**Exercise data**
##############################
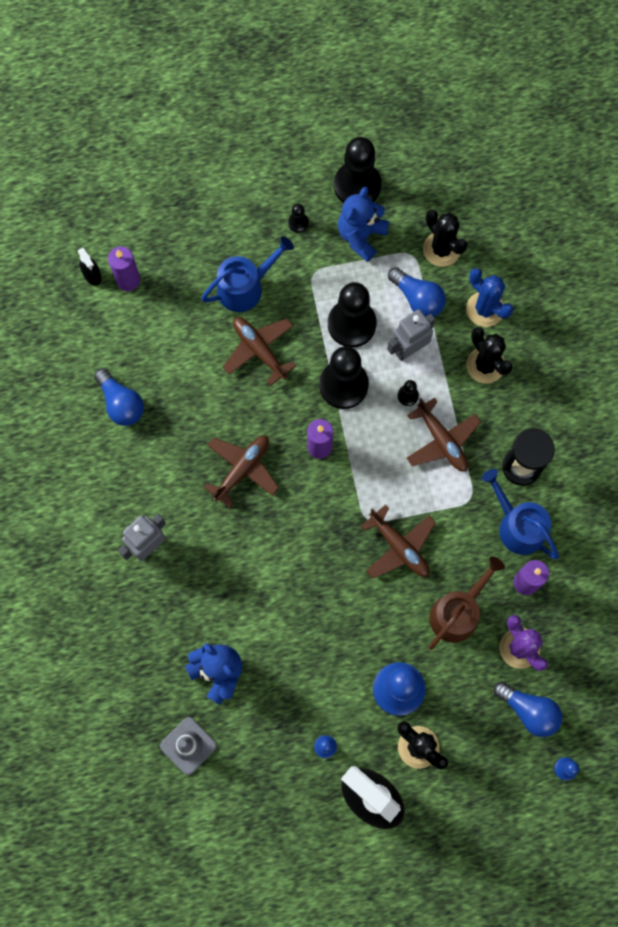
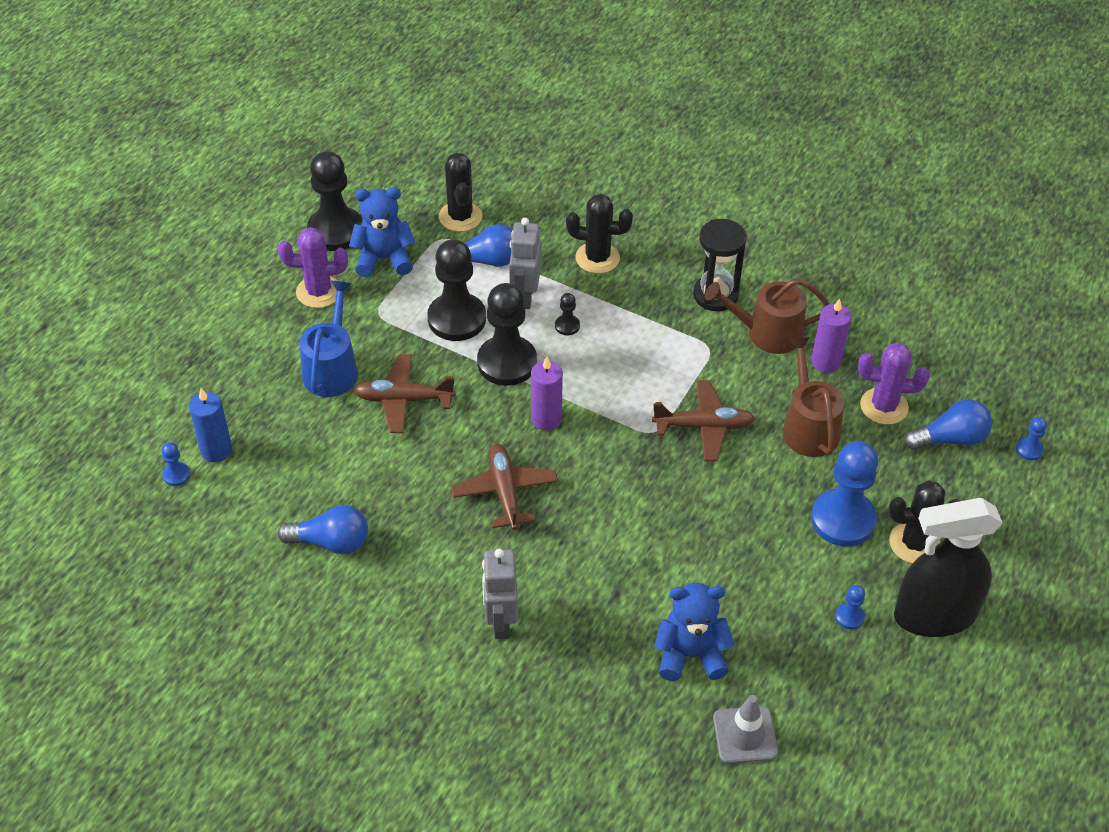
camera: 50 degrees left, 25 degrees down
(92, 275) = (176, 475): black spray bottle -> blue pawn
(128, 280) = (216, 450): purple candle -> blue candle
(298, 223) = (319, 292): black pawn -> purple cactus
(361, 236) = (384, 259): blue teddy bear -> blue teddy bear turned 105 degrees clockwise
(441, 249) = (460, 217): black cactus -> black cactus turned 75 degrees clockwise
(442, 440) = (634, 331): brown plane -> none
(485, 309) = (547, 225): blue cactus -> none
(517, 526) = (767, 333): blue watering can -> brown watering can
##############################
Take every line from the one containing "(128, 280) = (216, 450): purple" to the end of the listing and output it exactly, with nothing else.

(128, 280) = (216, 450): purple candle -> blue candle
(298, 223) = (319, 292): black pawn -> purple cactus
(361, 236) = (384, 259): blue teddy bear -> blue teddy bear turned 105 degrees clockwise
(441, 249) = (460, 217): black cactus -> black cactus turned 75 degrees clockwise
(442, 440) = (634, 331): brown plane -> none
(485, 309) = (547, 225): blue cactus -> none
(517, 526) = (767, 333): blue watering can -> brown watering can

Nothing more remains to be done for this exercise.